** Description of the task **
Copy exactly the line that contains "DRIVER3 pin ENA: D5 -> D6" plus all remaining lines of the data, and leave out every line before it.

* * *

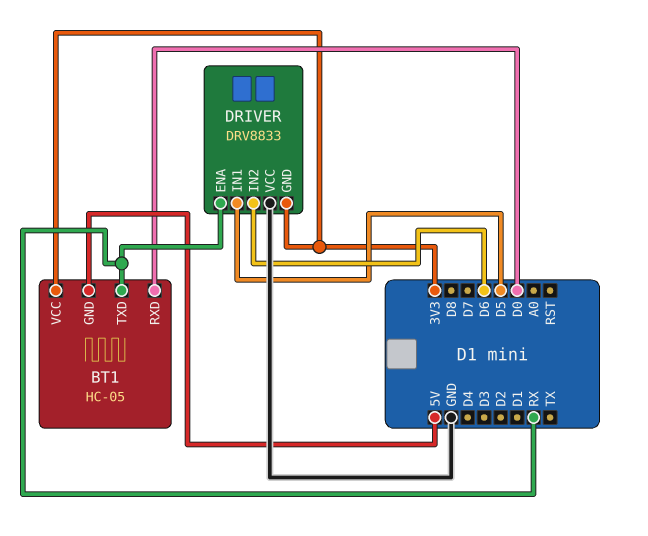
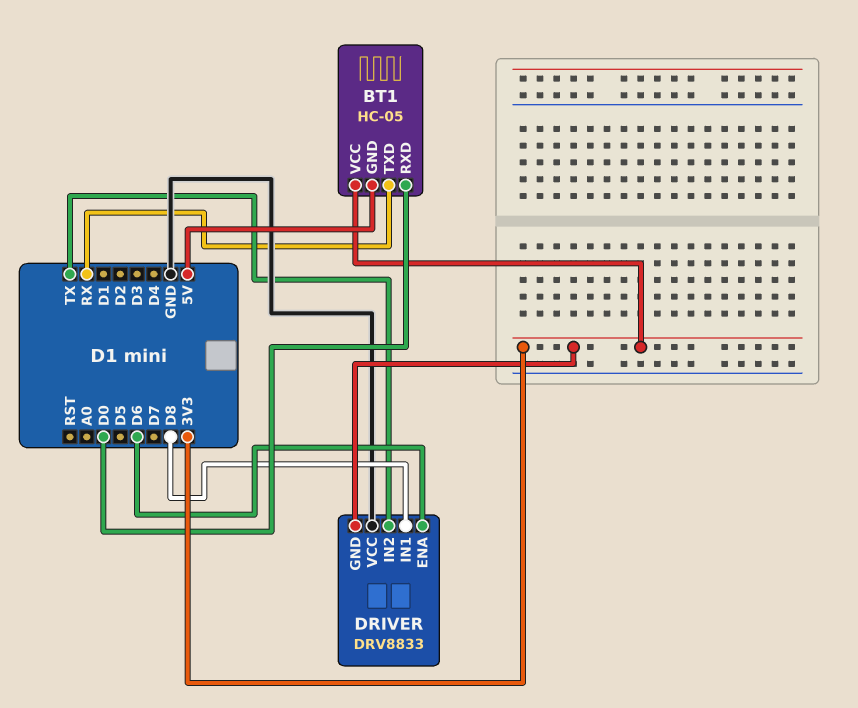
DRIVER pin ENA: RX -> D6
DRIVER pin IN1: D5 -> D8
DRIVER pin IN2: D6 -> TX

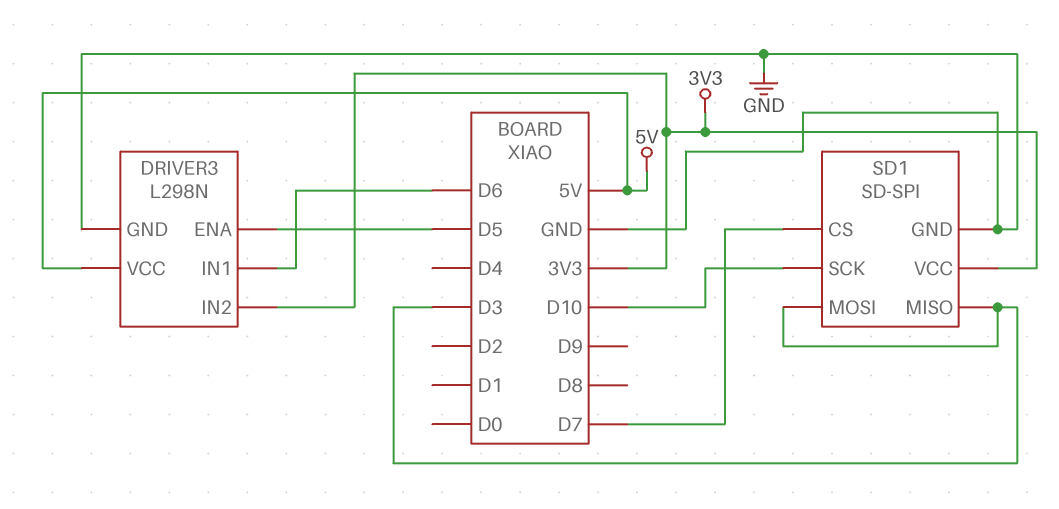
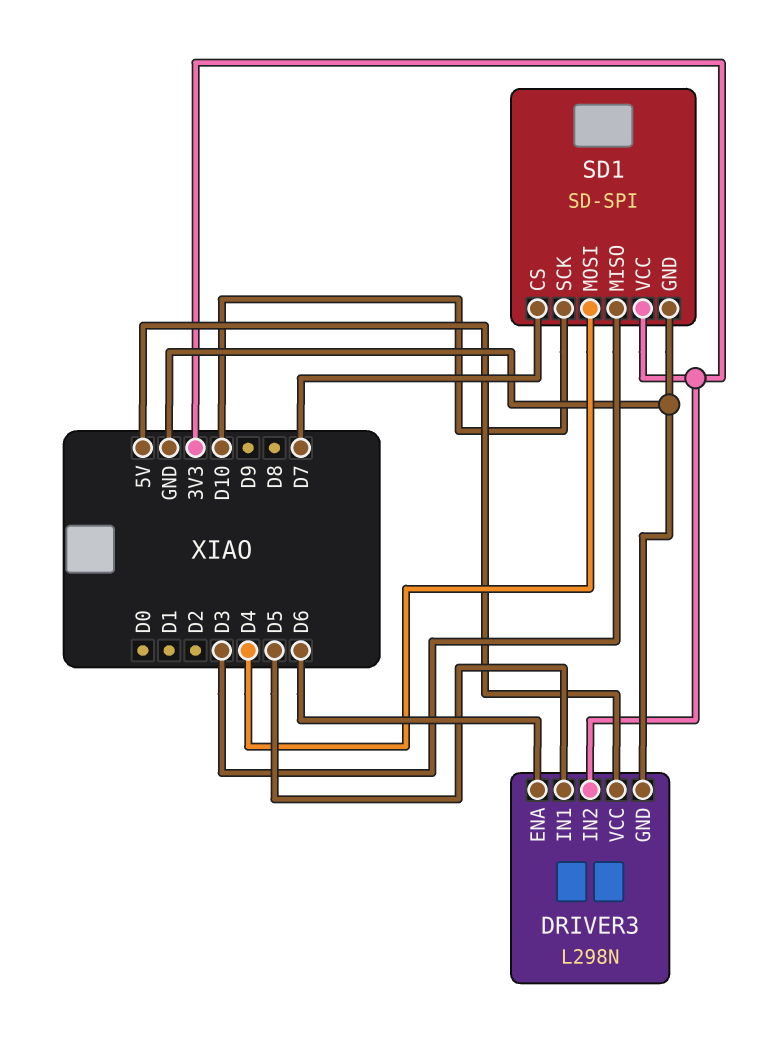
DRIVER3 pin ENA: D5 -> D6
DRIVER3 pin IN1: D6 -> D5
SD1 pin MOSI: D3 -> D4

* * *

** Answer for the task **
DRIVER3 pin ENA: D5 -> D6
DRIVER3 pin IN1: D6 -> D5
SD1 pin MOSI: D3 -> D4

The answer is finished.